Required task
Quote every one of the lines below word for word, leaving out the pictures.

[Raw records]
►
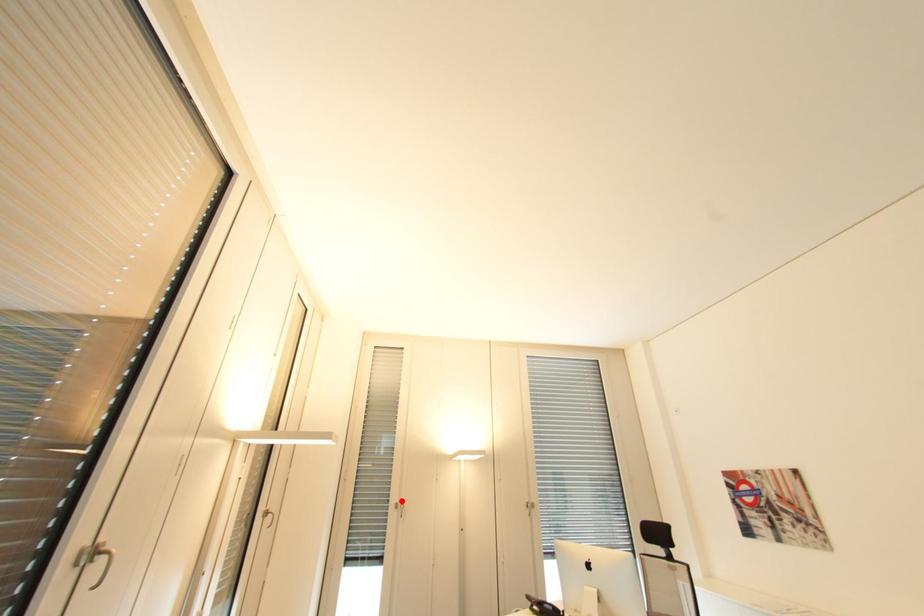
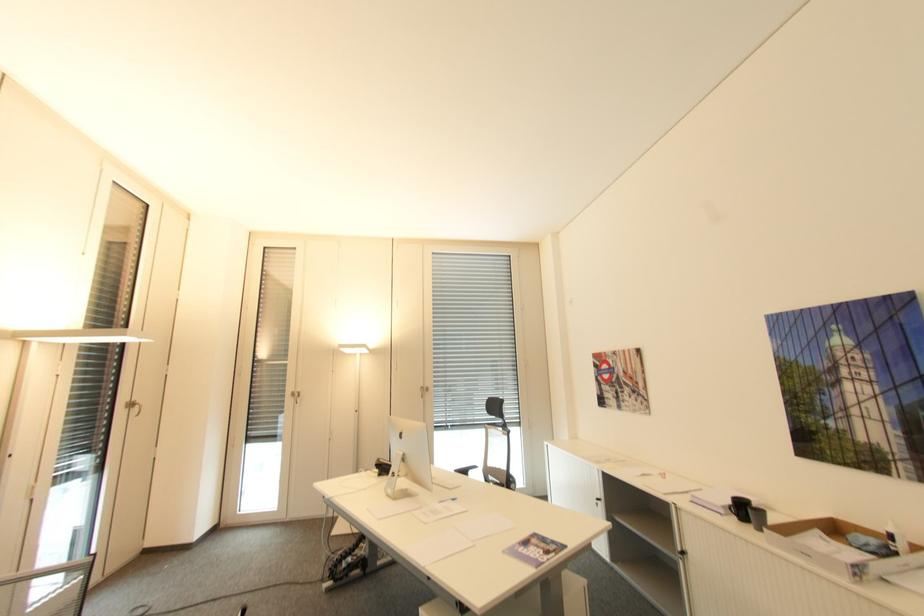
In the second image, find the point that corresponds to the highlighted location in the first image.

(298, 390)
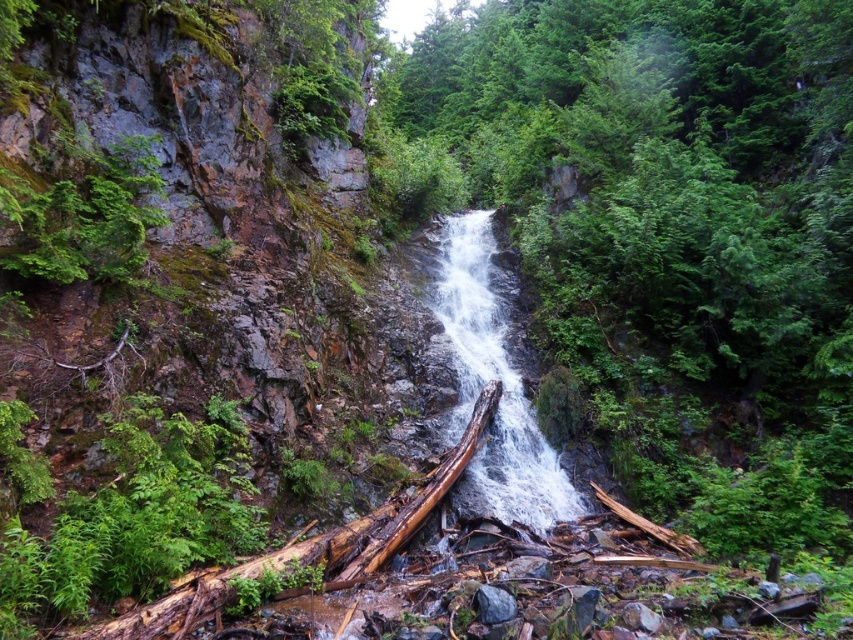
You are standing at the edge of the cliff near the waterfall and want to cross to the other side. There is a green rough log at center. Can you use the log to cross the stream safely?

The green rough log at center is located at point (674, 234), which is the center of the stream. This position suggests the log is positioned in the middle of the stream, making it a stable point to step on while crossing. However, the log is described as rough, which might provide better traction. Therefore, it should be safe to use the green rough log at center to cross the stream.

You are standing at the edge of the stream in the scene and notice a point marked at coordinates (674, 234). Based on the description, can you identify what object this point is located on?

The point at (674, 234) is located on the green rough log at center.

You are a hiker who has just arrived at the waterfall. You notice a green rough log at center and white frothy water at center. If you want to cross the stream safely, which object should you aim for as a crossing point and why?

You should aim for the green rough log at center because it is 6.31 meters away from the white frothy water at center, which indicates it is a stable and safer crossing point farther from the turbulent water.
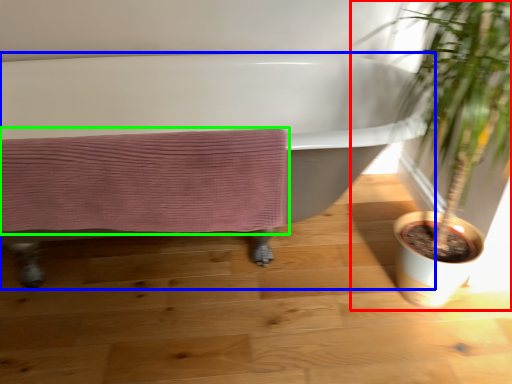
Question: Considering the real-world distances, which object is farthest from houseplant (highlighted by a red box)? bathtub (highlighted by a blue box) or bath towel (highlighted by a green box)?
◄
Result of this exercise
In the second image, find the point that corresponds to the highlighted location in the first image.

(298, 390)
You are standing at the edge of the cliff near the waterfall and want to cross to the other side. There is a green rough log at center. Can you use the log to cross the stream safely?

The green rough log at center is located at point (674, 234), which is the center of the stream. This position suggests the log is positioned in the middle of the stream, making it a stable point to step on while crossing. However, the log is described as rough, which might provide better traction. Therefore, it should be safe to use the green rough log at center to cross the stream.

You are standing at the edge of the stream in the scene and notice a point marked at coordinates (674, 234). Based on the description, can you identify what object this point is located on?

The point at (674, 234) is located on the green rough log at center.

You are a hiker who has just arrived at the waterfall. You notice a green rough log at center and white frothy water at center. If you want to cross the stream safely, which object should you aim for as a crossing point and why?

You should aim for the green rough log at center because it is 6.31 meters away from the white frothy water at center, which indicates it is a stable and safer crossing point farther from the turbulent water.
Question: Considering the real-world distances, which object is farthest from houseplant (highlighted by a red box)? bathtub (highlighted by a blue box) or bath towel (highlighted by a green box)?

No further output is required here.